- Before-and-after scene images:
________________________________________
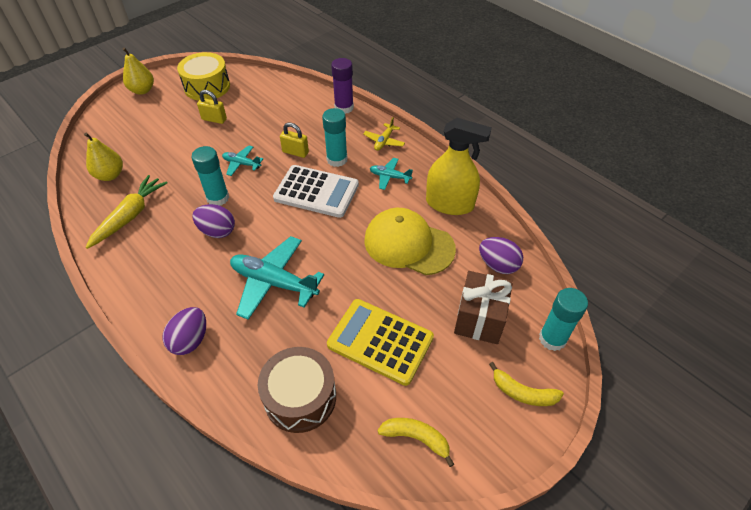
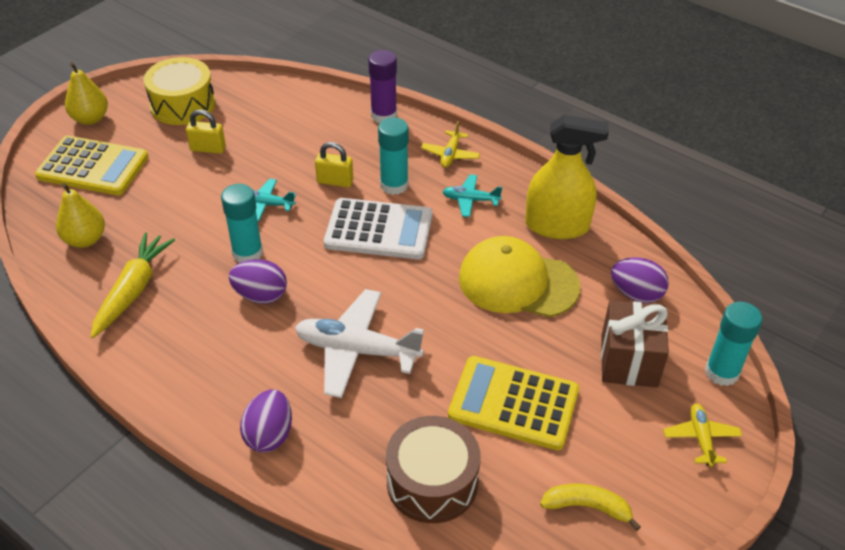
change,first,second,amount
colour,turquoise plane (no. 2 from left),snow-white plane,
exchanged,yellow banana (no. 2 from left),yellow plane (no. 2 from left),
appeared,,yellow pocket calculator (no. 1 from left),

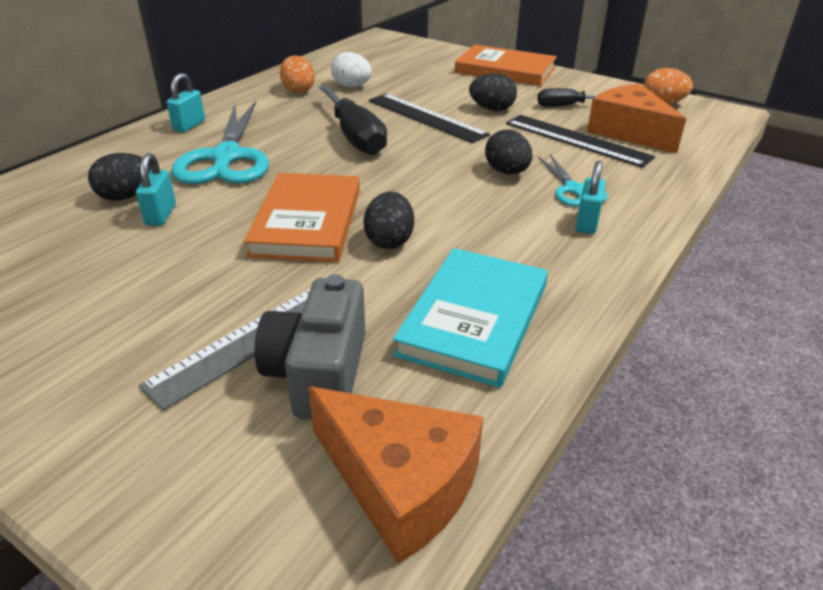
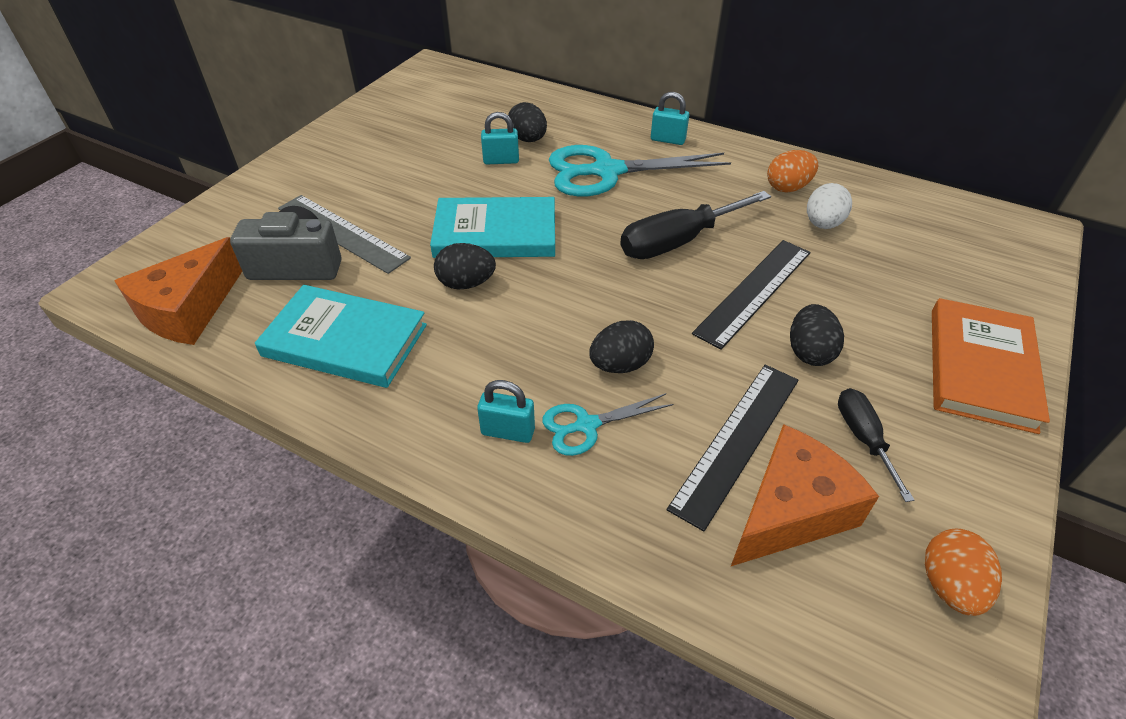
change,first,second,amount
colour,orange-coloured hardback (no. 1 from left),turquoise hardback (no. 2 from left),

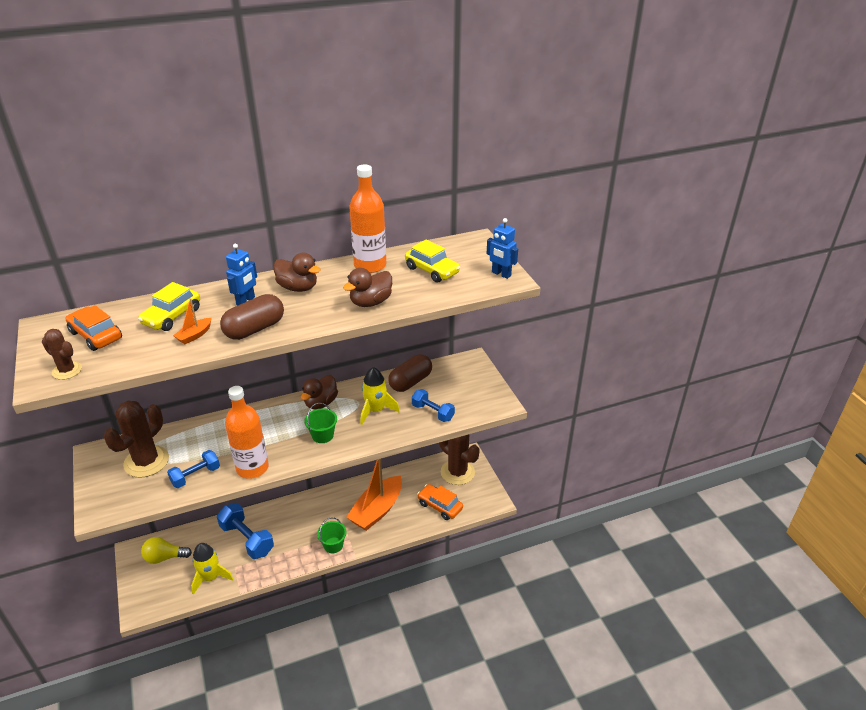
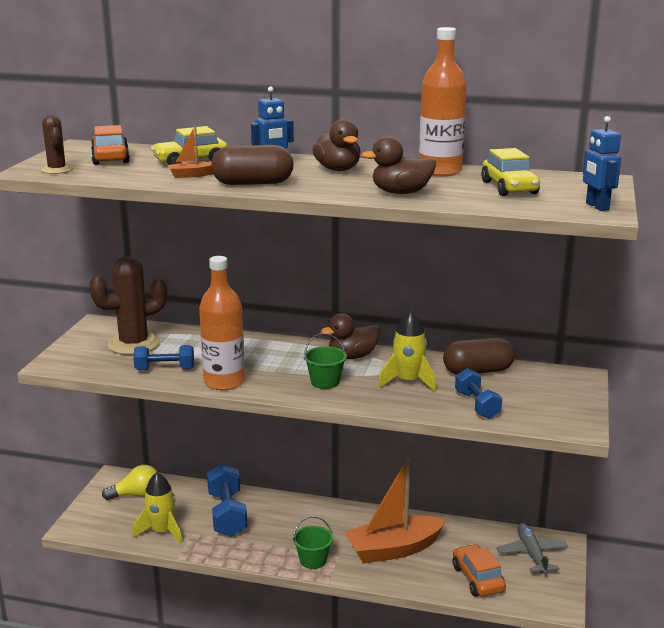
change,first,second,amount
spun,yellow light bulb,,135 degrees clockwise
exchanged,dark brown saguaro cactus (no. 3 from left),gray plane,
________________________________________
- Description of the task: Return every record above exactly as written, but drop the pictures.

- Exercise answer:
change,first,second,amount
colour,turquoise plane (no. 2 from left),snow-white plane,
exchanged,yellow banana (no. 2 from left),yellow plane (no. 2 from left),
appeared,,yellow pocket calculator (no. 1 from left),

change,first,second,amount
colour,orange-coloured hardback (no. 1 from left),turquoise hardback (no. 2 from left),

change,first,second,amount
spun,yellow light bulb,,135 degrees clockwise
exchanged,dark brown saguaro cactus (no. 3 from left),gray plane,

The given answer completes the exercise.